Description of the task: Find the lines of data that contain the string "shape", then list them.

= Beginning of Section =

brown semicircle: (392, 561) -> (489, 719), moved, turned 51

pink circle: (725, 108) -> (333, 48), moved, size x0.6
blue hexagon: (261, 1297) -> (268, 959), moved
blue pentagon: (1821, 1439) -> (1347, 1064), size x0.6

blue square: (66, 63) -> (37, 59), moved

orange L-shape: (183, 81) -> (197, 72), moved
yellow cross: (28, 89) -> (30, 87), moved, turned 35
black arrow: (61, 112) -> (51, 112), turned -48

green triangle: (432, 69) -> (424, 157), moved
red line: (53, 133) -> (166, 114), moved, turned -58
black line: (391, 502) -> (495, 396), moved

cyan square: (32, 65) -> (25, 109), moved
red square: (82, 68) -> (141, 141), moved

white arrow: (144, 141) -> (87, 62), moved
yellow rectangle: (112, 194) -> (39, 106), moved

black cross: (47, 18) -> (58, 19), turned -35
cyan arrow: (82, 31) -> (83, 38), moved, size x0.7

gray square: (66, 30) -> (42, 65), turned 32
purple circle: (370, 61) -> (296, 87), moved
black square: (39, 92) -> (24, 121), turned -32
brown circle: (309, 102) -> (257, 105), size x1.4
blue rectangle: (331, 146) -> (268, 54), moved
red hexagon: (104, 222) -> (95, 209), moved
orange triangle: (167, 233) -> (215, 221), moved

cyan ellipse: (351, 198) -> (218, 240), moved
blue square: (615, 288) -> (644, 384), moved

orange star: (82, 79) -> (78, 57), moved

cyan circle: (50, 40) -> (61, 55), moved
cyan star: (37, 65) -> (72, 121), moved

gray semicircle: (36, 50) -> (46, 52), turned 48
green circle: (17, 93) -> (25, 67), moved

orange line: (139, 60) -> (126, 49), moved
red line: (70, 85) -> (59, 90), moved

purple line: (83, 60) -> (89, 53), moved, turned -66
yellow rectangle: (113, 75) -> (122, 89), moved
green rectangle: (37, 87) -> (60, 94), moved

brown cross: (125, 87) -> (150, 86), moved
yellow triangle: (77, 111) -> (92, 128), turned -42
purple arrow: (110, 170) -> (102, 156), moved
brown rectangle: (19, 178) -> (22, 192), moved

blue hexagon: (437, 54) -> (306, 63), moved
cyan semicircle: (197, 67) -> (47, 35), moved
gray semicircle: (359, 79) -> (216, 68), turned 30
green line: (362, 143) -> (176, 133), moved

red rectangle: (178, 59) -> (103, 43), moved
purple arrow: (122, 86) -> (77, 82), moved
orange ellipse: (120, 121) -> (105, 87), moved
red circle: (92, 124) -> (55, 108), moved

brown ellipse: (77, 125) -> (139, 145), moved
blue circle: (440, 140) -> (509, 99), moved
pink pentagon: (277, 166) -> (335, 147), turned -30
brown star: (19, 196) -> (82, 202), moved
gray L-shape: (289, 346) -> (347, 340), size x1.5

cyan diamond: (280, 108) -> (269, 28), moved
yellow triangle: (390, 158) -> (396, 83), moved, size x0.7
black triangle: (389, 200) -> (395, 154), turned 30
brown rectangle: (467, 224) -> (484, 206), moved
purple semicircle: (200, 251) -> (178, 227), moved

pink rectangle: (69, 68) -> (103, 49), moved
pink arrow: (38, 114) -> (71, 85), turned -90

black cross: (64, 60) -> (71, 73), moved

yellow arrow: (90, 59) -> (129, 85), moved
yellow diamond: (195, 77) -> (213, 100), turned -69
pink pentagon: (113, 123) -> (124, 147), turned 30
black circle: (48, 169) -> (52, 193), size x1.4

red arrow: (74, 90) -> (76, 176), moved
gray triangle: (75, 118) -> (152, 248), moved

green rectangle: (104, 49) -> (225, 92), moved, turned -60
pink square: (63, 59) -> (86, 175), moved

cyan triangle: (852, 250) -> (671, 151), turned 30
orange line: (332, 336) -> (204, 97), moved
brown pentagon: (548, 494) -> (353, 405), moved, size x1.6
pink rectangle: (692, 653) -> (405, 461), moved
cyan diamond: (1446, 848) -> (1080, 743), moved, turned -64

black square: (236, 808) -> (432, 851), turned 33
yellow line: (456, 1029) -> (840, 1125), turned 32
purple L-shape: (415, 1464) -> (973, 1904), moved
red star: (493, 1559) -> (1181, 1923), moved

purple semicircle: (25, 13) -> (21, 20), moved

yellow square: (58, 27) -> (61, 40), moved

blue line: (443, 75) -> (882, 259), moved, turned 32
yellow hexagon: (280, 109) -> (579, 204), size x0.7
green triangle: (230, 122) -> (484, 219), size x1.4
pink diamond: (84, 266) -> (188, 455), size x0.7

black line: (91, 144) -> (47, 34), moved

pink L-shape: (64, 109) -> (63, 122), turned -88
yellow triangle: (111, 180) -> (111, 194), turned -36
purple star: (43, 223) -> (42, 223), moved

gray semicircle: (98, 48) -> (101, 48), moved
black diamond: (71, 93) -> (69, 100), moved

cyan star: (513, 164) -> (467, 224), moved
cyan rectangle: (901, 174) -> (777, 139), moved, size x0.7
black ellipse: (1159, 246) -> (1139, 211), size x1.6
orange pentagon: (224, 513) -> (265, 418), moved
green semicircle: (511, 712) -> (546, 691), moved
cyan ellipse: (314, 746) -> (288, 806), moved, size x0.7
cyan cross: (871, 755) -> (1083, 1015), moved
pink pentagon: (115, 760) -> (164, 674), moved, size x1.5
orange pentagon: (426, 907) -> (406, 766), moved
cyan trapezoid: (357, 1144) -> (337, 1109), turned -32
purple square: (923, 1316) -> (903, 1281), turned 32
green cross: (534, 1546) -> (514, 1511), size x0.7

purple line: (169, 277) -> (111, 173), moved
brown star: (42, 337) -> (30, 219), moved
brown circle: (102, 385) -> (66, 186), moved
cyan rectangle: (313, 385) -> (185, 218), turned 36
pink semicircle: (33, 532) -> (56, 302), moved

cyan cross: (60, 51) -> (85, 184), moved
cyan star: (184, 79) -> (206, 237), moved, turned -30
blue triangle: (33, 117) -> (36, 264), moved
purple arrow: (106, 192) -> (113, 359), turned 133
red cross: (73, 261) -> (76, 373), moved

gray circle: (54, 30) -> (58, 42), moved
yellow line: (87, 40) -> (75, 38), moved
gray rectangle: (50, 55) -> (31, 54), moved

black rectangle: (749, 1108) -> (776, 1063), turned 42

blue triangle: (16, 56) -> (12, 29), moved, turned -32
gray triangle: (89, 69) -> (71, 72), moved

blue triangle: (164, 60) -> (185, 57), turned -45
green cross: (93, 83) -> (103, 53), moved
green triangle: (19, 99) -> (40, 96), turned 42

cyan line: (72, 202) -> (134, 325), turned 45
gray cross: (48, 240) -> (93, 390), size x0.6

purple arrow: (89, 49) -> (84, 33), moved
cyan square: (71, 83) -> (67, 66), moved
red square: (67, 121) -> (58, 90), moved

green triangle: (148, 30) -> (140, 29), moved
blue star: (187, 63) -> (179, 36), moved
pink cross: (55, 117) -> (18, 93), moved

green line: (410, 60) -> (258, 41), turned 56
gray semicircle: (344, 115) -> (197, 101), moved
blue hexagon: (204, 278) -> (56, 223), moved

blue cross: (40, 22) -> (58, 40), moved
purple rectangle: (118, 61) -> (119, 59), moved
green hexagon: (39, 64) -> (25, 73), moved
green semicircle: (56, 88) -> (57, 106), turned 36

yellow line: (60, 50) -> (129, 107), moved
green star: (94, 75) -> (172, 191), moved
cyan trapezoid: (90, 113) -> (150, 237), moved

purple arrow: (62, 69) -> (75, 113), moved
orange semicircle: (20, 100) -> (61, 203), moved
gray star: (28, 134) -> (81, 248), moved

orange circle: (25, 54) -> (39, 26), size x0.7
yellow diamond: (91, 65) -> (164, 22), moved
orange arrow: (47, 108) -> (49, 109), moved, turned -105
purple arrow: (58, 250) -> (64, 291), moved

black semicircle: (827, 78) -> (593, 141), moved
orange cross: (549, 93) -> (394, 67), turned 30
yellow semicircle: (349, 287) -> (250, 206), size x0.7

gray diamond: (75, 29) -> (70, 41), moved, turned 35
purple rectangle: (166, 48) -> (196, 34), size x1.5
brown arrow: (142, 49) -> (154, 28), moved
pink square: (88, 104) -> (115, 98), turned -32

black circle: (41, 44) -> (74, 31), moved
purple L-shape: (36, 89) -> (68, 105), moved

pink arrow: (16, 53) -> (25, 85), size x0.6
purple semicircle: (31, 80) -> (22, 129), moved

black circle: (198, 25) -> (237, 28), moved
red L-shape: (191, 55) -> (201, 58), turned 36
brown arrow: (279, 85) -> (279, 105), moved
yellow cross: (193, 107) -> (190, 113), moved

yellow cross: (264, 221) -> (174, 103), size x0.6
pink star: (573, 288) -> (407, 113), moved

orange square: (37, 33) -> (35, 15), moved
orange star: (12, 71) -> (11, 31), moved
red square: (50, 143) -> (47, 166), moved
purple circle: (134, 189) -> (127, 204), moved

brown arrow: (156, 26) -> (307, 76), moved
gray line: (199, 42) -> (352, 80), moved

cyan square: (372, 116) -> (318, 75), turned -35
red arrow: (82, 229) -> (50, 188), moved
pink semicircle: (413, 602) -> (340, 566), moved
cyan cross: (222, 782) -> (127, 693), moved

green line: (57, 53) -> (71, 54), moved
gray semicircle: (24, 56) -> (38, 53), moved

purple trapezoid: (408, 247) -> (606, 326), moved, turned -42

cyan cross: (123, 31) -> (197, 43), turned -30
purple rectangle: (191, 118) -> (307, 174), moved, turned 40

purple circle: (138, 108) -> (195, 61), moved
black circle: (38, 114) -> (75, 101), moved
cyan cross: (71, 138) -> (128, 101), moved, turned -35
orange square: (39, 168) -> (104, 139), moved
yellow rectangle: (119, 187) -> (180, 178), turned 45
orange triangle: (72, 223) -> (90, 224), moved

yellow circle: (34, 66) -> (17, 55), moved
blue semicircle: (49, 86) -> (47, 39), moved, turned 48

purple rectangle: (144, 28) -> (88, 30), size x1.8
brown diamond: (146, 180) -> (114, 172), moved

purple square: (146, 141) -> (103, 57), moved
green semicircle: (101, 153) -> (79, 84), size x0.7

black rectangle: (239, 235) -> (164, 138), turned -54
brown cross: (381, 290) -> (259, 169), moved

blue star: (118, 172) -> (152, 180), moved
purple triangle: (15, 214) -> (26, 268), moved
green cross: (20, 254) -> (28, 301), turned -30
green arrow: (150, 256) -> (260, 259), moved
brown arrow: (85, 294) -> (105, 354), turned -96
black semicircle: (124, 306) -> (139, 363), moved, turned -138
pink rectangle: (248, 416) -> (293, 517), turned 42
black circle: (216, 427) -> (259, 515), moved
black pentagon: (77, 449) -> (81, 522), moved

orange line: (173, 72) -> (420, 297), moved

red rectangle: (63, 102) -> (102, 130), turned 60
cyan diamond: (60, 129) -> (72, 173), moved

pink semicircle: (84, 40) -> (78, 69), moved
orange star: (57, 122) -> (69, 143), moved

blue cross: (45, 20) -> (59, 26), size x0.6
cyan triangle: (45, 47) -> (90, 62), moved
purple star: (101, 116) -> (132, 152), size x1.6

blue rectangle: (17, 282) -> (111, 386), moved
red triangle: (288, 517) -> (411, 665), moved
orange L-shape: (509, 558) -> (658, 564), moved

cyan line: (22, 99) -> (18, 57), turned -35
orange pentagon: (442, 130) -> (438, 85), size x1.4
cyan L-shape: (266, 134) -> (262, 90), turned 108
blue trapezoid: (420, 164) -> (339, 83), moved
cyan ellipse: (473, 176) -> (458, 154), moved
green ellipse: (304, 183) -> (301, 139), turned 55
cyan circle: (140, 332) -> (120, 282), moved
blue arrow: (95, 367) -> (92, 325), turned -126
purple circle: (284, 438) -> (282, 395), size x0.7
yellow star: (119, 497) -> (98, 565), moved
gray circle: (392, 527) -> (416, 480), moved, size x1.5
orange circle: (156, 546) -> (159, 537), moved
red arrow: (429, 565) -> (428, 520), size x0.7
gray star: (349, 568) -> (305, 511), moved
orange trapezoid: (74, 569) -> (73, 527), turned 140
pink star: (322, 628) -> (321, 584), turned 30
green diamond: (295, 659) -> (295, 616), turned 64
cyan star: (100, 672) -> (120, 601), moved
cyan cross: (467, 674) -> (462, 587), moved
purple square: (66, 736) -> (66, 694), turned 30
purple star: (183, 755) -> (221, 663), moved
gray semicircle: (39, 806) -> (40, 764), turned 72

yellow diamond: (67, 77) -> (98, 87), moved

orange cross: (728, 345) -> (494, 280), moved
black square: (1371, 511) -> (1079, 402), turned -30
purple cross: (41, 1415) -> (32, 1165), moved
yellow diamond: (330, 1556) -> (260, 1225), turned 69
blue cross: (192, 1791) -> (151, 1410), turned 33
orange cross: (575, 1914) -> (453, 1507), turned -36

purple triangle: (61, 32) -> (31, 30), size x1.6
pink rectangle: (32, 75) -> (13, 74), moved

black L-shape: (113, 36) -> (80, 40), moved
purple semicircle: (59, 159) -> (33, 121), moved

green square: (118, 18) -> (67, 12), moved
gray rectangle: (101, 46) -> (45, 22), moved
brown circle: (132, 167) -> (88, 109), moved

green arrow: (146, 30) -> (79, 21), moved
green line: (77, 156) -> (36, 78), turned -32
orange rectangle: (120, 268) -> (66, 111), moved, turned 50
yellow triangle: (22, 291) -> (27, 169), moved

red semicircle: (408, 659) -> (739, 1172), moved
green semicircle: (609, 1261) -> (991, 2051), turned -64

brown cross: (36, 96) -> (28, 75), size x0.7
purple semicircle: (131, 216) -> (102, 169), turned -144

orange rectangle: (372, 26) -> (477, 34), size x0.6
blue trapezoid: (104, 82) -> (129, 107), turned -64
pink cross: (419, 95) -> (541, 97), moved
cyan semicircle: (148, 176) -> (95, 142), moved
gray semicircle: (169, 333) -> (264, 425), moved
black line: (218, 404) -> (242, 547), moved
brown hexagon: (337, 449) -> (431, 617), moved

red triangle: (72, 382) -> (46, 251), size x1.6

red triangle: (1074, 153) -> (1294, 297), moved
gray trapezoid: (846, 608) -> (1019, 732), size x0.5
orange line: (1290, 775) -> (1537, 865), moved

= End of Section =

Output for this exercise:
orange L-shape: (183, 81) -> (197, 72), moved
gray L-shape: (289, 346) -> (347, 340), size x1.5
purple L-shape: (415, 1464) -> (973, 1904), moved
pink L-shape: (64, 109) -> (63, 122), turned -88
purple L-shape: (36, 89) -> (68, 105), moved
red L-shape: (191, 55) -> (201, 58), turned 36
orange L-shape: (509, 558) -> (658, 564), moved
cyan L-shape: (266, 134) -> (262, 90), turned 108
black L-shape: (113, 36) -> (80, 40), moved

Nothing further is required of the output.